(Object change descriptions)
------
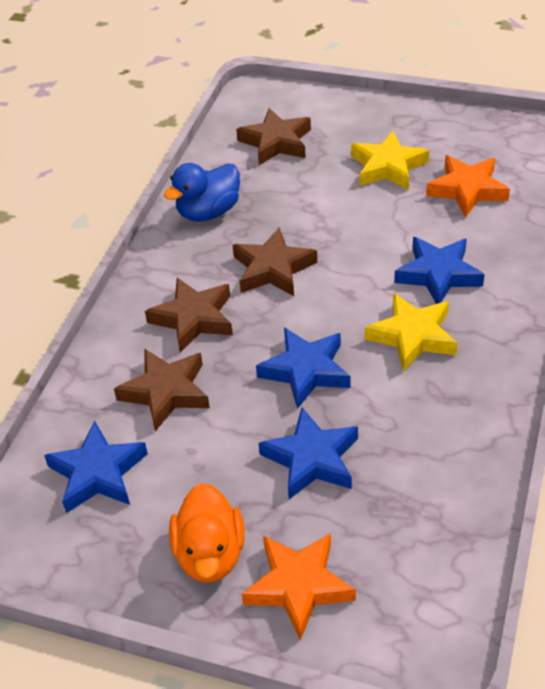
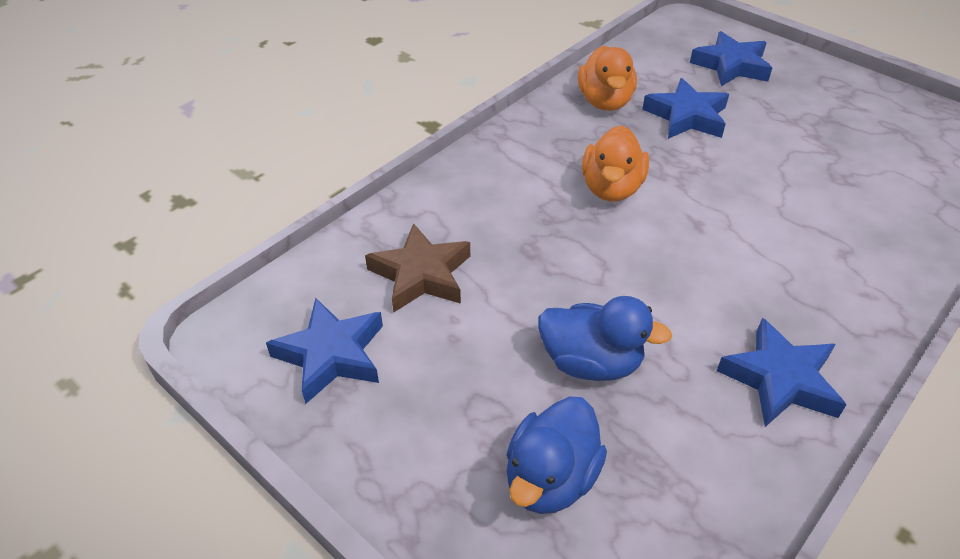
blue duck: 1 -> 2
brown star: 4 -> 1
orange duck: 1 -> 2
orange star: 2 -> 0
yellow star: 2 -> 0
------
#### Task statement
Check the data above line by line for the word "star". State only how many lines contain it.

#### Expected output
3